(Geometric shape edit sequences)

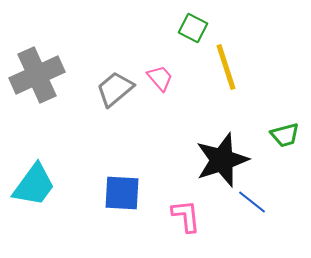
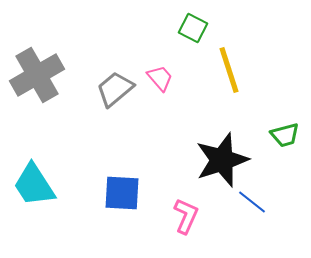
yellow line: moved 3 px right, 3 px down
gray cross: rotated 6 degrees counterclockwise
cyan trapezoid: rotated 111 degrees clockwise
pink L-shape: rotated 30 degrees clockwise
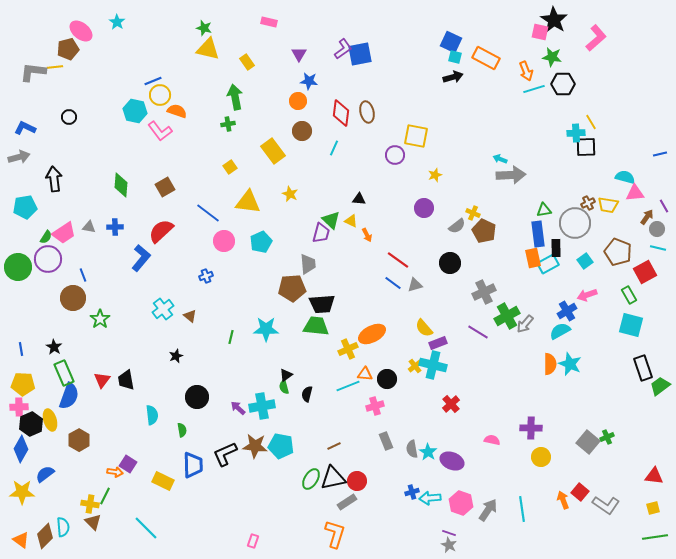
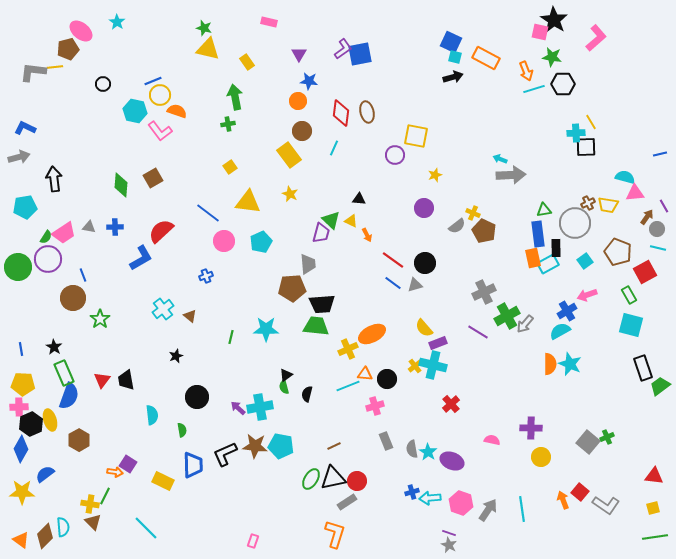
black circle at (69, 117): moved 34 px right, 33 px up
yellow rectangle at (273, 151): moved 16 px right, 4 px down
brown square at (165, 187): moved 12 px left, 9 px up
blue L-shape at (141, 258): rotated 20 degrees clockwise
red line at (398, 260): moved 5 px left
black circle at (450, 263): moved 25 px left
cyan cross at (262, 406): moved 2 px left, 1 px down
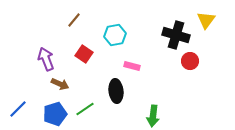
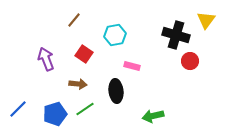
brown arrow: moved 18 px right; rotated 18 degrees counterclockwise
green arrow: rotated 70 degrees clockwise
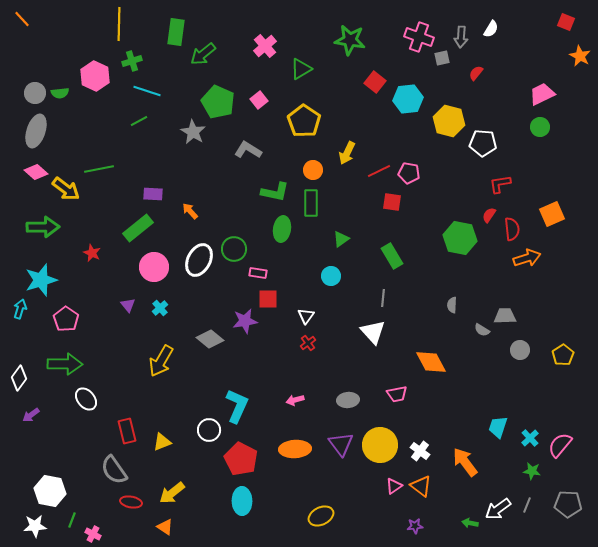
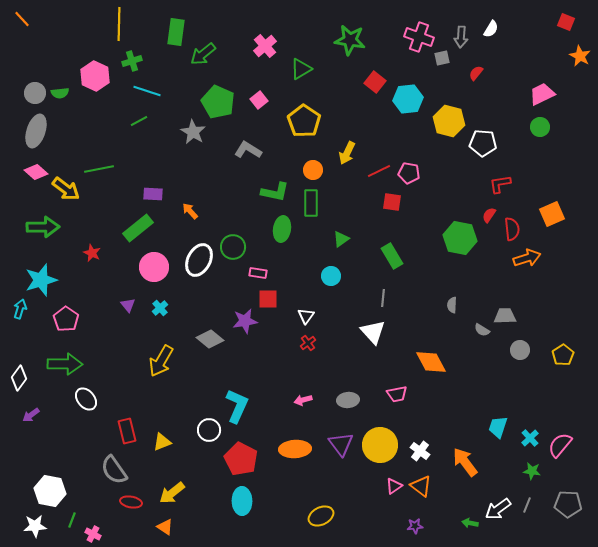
green circle at (234, 249): moved 1 px left, 2 px up
pink arrow at (295, 400): moved 8 px right
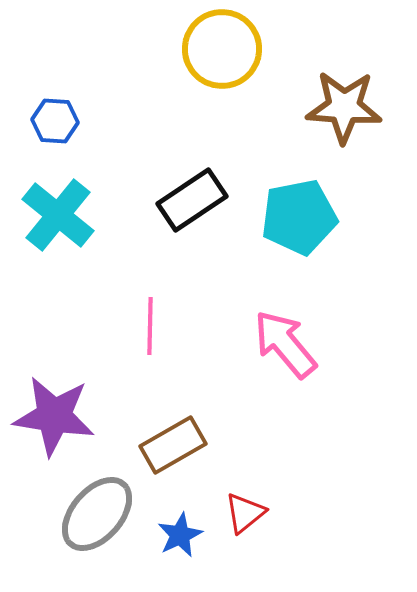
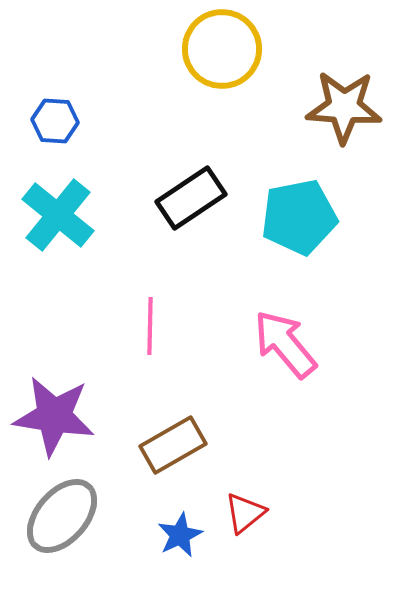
black rectangle: moved 1 px left, 2 px up
gray ellipse: moved 35 px left, 2 px down
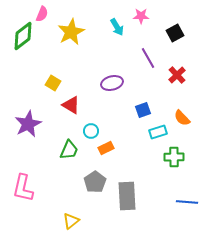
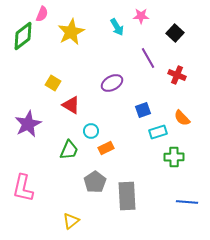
black square: rotated 18 degrees counterclockwise
red cross: rotated 24 degrees counterclockwise
purple ellipse: rotated 15 degrees counterclockwise
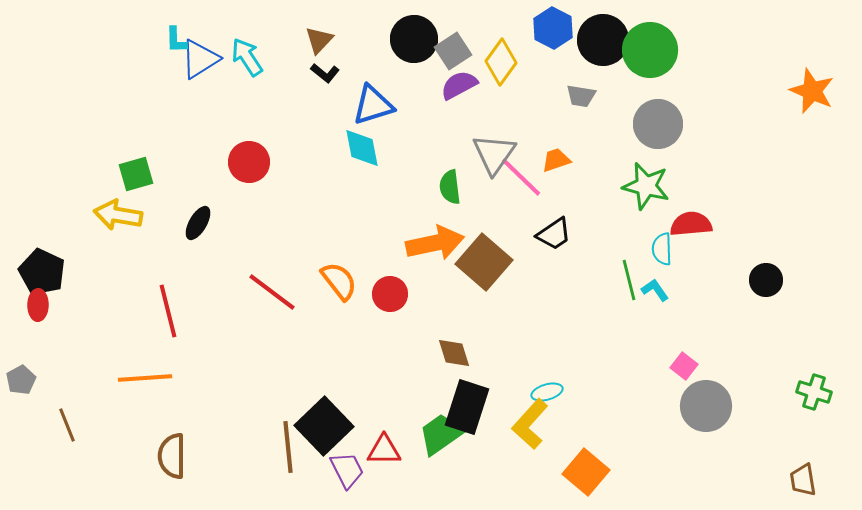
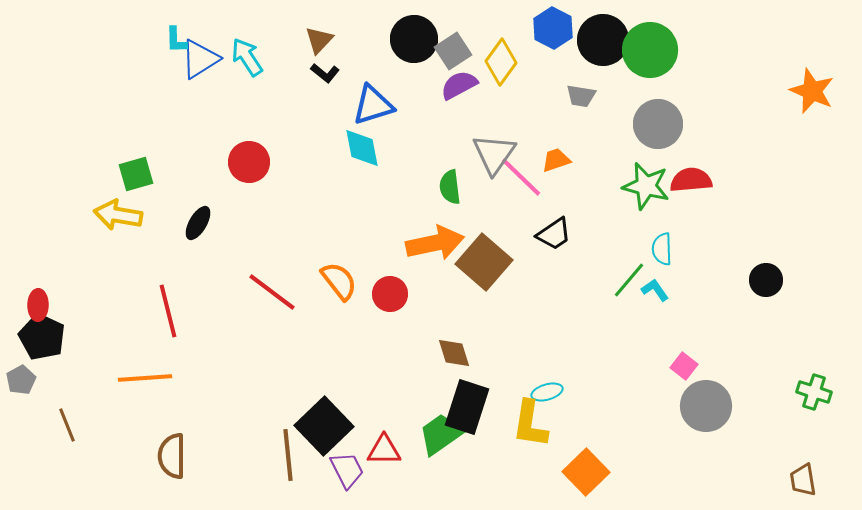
red semicircle at (691, 224): moved 44 px up
black pentagon at (42, 272): moved 65 px down
green line at (629, 280): rotated 54 degrees clockwise
yellow L-shape at (530, 424): rotated 33 degrees counterclockwise
brown line at (288, 447): moved 8 px down
orange square at (586, 472): rotated 6 degrees clockwise
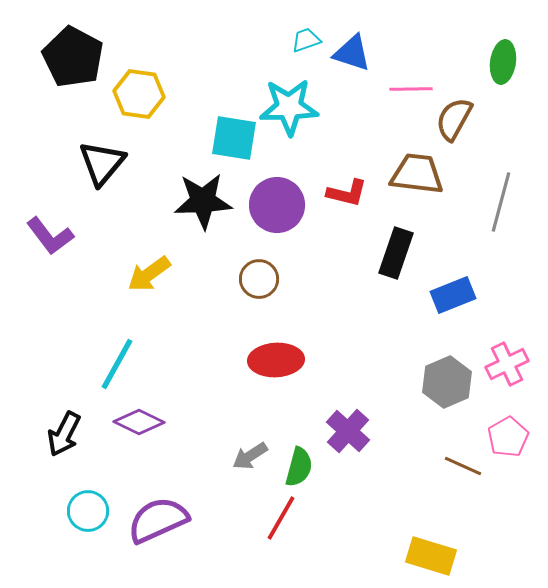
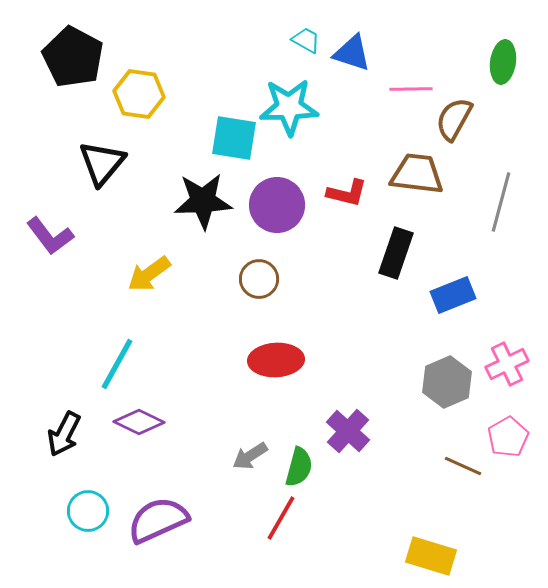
cyan trapezoid: rotated 48 degrees clockwise
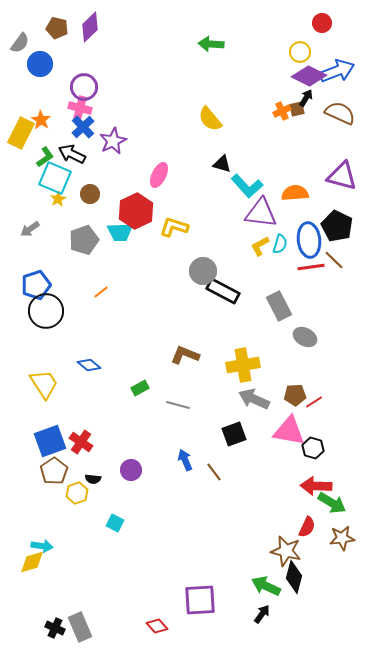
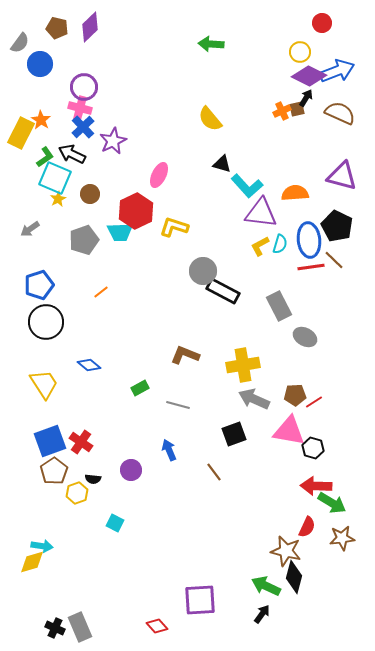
blue pentagon at (36, 285): moved 3 px right
black circle at (46, 311): moved 11 px down
blue arrow at (185, 460): moved 16 px left, 10 px up
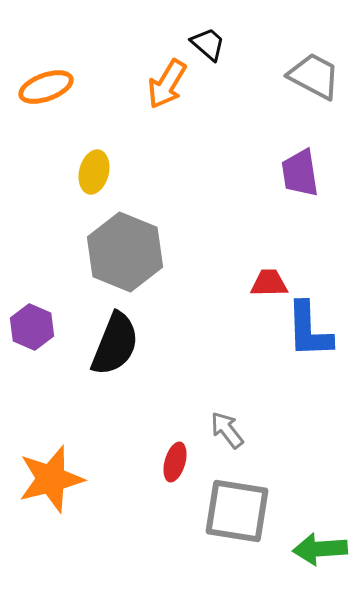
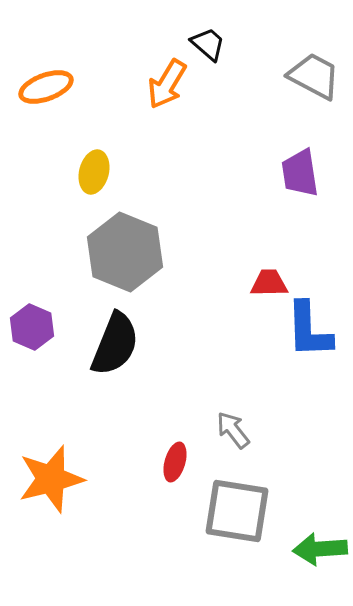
gray arrow: moved 6 px right
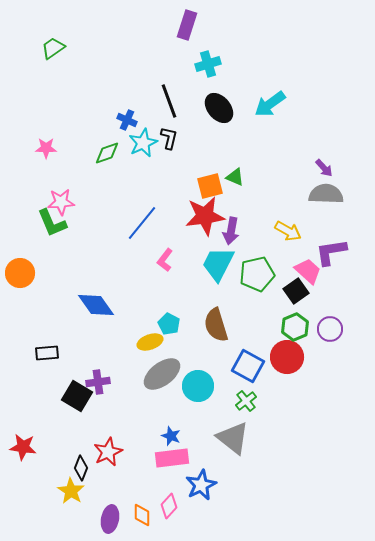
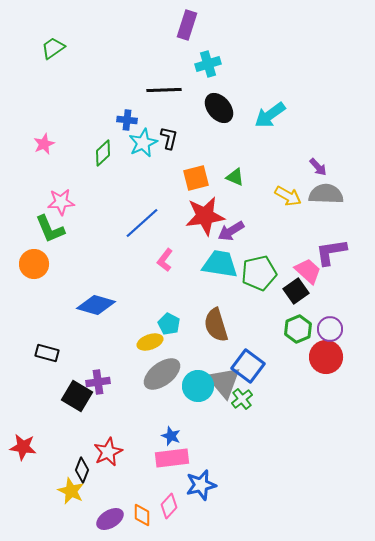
black line at (169, 101): moved 5 px left, 11 px up; rotated 72 degrees counterclockwise
cyan arrow at (270, 104): moved 11 px down
blue cross at (127, 120): rotated 18 degrees counterclockwise
pink star at (46, 148): moved 2 px left, 4 px up; rotated 25 degrees counterclockwise
green diamond at (107, 153): moved 4 px left; rotated 24 degrees counterclockwise
purple arrow at (324, 168): moved 6 px left, 1 px up
orange square at (210, 186): moved 14 px left, 8 px up
green L-shape at (52, 223): moved 2 px left, 6 px down
blue line at (142, 223): rotated 9 degrees clockwise
purple arrow at (231, 231): rotated 48 degrees clockwise
yellow arrow at (288, 231): moved 35 px up
cyan trapezoid at (218, 264): moved 2 px right; rotated 72 degrees clockwise
orange circle at (20, 273): moved 14 px right, 9 px up
green pentagon at (257, 274): moved 2 px right, 1 px up
blue diamond at (96, 305): rotated 39 degrees counterclockwise
green hexagon at (295, 327): moved 3 px right, 2 px down
black rectangle at (47, 353): rotated 20 degrees clockwise
red circle at (287, 357): moved 39 px right
blue square at (248, 366): rotated 8 degrees clockwise
green cross at (246, 401): moved 4 px left, 2 px up
gray triangle at (233, 438): moved 9 px left, 56 px up; rotated 12 degrees clockwise
black diamond at (81, 468): moved 1 px right, 2 px down
blue star at (201, 485): rotated 12 degrees clockwise
yellow star at (71, 491): rotated 8 degrees counterclockwise
purple ellipse at (110, 519): rotated 48 degrees clockwise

Exercise:
Going through the entries above, count the lines that include "square" and state only the result.

Response to this exercise:
5